(Extracted records)
- - - - -
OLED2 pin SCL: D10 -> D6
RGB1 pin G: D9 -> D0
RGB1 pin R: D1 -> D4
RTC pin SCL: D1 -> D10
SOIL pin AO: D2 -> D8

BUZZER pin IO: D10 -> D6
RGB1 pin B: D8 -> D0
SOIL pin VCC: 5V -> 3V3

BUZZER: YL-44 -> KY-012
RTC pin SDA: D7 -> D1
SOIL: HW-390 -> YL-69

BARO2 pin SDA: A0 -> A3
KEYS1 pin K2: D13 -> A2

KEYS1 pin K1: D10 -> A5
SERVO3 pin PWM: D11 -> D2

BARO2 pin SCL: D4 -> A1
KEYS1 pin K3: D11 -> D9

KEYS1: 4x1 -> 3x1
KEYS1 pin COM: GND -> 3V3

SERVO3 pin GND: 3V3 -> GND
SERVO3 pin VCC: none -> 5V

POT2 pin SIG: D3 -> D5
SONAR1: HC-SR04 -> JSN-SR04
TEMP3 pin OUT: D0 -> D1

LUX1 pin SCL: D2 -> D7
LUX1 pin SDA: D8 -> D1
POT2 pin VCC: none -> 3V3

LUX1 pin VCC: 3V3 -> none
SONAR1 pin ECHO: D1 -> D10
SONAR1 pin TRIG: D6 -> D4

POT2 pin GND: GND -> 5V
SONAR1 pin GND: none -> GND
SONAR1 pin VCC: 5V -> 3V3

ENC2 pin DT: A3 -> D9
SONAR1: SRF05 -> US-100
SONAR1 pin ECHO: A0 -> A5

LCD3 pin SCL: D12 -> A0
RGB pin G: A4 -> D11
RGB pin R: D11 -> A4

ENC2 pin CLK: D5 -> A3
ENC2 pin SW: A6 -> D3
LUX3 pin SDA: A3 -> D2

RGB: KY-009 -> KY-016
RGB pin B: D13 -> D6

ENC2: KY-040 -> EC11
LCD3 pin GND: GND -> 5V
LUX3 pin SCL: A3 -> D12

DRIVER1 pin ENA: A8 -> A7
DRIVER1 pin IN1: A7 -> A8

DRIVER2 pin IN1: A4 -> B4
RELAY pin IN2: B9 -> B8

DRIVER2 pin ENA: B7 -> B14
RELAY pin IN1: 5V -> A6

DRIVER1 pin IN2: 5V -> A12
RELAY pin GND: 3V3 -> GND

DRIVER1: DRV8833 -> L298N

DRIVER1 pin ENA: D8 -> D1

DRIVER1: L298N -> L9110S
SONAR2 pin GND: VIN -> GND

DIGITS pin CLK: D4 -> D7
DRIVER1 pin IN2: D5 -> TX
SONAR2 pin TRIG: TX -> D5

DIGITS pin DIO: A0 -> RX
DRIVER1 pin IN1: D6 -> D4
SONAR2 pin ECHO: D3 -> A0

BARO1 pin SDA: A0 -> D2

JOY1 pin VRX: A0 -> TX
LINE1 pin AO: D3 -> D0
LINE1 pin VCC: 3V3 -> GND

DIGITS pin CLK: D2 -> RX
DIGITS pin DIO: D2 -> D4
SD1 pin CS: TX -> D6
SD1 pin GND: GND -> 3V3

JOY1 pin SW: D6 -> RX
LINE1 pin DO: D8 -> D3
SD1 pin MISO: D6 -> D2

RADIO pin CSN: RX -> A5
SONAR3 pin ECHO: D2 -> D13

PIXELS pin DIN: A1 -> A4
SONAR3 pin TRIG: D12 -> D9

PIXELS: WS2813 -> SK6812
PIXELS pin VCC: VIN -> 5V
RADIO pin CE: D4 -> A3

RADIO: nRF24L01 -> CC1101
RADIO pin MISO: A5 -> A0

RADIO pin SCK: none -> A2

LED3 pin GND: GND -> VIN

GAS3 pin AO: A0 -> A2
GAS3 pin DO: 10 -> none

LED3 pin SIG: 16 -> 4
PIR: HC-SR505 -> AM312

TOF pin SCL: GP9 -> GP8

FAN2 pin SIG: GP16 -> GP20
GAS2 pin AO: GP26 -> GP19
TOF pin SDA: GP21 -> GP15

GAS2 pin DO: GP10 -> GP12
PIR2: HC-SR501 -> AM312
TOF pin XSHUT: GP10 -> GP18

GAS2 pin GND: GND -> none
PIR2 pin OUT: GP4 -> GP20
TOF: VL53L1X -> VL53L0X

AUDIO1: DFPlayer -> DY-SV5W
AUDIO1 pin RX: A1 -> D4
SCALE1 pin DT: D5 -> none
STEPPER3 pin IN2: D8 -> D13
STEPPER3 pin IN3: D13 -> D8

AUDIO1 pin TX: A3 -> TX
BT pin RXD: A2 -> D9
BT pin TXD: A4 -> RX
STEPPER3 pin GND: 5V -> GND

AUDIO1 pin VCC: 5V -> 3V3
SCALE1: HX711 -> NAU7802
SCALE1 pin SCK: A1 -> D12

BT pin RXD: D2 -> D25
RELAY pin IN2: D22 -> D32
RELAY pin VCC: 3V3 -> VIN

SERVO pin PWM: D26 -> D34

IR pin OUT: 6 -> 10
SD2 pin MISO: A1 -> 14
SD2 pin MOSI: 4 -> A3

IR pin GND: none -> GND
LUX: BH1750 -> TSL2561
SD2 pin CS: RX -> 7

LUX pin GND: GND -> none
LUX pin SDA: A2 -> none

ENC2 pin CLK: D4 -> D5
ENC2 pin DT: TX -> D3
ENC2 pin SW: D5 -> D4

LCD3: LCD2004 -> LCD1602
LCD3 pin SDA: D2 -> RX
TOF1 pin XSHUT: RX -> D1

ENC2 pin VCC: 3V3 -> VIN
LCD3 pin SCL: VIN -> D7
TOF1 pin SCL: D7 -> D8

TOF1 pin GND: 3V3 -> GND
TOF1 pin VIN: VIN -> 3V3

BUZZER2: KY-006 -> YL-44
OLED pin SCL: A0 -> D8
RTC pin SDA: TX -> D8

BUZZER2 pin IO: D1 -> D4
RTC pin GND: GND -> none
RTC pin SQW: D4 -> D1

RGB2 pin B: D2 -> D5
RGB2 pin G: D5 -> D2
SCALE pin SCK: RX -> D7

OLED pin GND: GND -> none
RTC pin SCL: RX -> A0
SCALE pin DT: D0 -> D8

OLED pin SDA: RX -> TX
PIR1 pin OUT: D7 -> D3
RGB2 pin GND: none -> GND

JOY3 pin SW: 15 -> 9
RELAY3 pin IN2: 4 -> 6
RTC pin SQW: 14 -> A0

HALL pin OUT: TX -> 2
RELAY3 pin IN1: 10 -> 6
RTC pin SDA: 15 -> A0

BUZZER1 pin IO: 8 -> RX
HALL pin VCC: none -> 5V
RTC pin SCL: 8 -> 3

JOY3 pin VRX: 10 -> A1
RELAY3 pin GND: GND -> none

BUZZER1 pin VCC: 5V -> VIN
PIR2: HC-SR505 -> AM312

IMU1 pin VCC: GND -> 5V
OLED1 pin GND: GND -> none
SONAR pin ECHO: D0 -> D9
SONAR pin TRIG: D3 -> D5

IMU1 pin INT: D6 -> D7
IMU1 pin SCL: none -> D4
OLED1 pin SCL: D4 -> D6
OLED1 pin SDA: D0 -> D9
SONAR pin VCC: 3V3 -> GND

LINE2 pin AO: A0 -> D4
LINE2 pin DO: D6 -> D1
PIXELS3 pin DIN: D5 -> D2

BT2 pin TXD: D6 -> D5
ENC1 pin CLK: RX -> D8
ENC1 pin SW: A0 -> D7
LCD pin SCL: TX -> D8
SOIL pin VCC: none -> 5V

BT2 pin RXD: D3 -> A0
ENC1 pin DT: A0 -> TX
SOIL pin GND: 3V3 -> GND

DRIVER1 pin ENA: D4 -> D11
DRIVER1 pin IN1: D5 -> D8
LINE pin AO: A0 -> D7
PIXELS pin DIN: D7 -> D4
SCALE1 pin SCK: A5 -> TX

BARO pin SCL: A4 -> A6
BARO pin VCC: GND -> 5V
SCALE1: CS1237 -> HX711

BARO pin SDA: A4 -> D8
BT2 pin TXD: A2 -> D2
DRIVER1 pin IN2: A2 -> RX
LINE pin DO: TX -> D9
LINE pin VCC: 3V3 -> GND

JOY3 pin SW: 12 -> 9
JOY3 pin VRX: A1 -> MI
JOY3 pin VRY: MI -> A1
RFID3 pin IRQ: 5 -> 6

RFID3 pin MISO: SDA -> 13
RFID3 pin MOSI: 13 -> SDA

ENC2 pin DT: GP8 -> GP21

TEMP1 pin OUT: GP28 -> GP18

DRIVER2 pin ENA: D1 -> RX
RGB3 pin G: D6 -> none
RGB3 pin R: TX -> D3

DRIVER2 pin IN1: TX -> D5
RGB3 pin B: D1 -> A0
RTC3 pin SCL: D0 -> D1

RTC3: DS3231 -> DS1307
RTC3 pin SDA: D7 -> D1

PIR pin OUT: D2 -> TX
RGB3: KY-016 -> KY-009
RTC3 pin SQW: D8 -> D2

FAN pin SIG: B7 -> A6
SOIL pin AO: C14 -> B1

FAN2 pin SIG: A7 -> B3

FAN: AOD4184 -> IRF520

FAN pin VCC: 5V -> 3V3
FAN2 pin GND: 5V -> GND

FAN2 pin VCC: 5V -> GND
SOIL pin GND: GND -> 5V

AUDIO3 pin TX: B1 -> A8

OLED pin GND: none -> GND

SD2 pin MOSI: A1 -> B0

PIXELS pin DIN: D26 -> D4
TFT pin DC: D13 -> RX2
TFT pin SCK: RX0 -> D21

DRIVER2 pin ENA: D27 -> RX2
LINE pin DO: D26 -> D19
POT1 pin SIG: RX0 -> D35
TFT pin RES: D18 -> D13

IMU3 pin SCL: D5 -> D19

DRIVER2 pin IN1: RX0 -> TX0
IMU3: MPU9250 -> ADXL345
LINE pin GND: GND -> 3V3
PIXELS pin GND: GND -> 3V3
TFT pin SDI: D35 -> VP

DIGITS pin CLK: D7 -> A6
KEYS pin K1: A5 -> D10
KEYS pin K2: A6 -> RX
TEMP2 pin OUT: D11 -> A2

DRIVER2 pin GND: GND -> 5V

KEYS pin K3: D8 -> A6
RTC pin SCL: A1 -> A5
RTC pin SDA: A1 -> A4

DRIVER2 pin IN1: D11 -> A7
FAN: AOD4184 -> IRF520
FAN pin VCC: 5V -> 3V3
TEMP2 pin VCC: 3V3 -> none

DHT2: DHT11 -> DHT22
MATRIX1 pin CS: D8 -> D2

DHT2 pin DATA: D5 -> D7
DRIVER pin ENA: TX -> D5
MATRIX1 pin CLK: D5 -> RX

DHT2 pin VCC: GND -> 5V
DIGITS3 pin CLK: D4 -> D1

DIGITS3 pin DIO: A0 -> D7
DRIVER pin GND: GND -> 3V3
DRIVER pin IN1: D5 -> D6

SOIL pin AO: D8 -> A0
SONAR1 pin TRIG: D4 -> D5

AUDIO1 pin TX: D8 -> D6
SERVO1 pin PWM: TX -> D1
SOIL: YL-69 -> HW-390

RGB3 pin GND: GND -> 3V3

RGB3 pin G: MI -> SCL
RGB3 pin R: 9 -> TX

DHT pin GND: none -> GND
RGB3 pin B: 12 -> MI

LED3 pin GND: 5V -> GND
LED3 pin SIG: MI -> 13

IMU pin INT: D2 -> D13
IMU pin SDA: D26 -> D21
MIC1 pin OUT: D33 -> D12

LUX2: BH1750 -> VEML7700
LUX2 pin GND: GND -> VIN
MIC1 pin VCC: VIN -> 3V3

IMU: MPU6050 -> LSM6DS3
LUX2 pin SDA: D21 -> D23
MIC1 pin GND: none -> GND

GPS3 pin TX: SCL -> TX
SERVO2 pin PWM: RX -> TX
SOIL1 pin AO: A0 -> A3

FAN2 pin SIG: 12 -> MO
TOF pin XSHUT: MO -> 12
- - - - -
[Required action]: Look above for the line holding "HALL pin OUT: TX -> 2" and the line holding "PIXELS pin DIN: D7 -> D4", then output exactly those two lines and every line between them, nothing more.

[Response to this exercise]:
HALL pin OUT: TX -> 2
RELAY3 pin IN1: 10 -> 6
RTC pin SDA: 15 -> A0

BUZZER1 pin IO: 8 -> RX
HALL pin VCC: none -> 5V
RTC pin SCL: 8 -> 3

JOY3 pin VRX: 10 -> A1
RELAY3 pin GND: GND -> none

BUZZER1 pin VCC: 5V -> VIN
PIR2: HC-SR505 -> AM312

IMU1 pin VCC: GND -> 5V
OLED1 pin GND: GND -> none
SONAR pin ECHO: D0 -> D9
SONAR pin TRIG: D3 -> D5

IMU1 pin INT: D6 -> D7
IMU1 pin SCL: none -> D4
OLED1 pin SCL: D4 -> D6
OLED1 pin SDA: D0 -> D9
SONAR pin VCC: 3V3 -> GND

LINE2 pin AO: A0 -> D4
LINE2 pin DO: D6 -> D1
PIXELS3 pin DIN: D5 -> D2

BT2 pin TXD: D6 -> D5
ENC1 pin CLK: RX -> D8
ENC1 pin SW: A0 -> D7
LCD pin SCL: TX -> D8
SOIL pin VCC: none -> 5V

BT2 pin RXD: D3 -> A0
ENC1 pin DT: A0 -> TX
SOIL pin GND: 3V3 -> GND

DRIVER1 pin ENA: D4 -> D11
DRIVER1 pin IN1: D5 -> D8
LINE pin AO: A0 -> D7
PIXELS pin DIN: D7 -> D4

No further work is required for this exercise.